■ WORK ITEM
Only one span of the listing below is wanted: the lines from the one with "GAS3 pin DO: D4 -> D7" through the one with "SD pin CS: D10 -> D9", reproduced exactly, both ends kept.

■ SUPPLIED RECORDS
# # #

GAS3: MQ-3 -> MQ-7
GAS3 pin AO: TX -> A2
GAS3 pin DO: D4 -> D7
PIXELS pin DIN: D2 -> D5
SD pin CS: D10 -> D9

# # #

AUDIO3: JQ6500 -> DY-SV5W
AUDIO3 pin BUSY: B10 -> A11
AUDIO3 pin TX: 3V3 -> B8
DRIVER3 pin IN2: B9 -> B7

# # #

■ SOLUTION TO THE EXERCISE
GAS3 pin DO: D4 -> D7
PIXELS pin DIN: D2 -> D5
SD pin CS: D10 -> D9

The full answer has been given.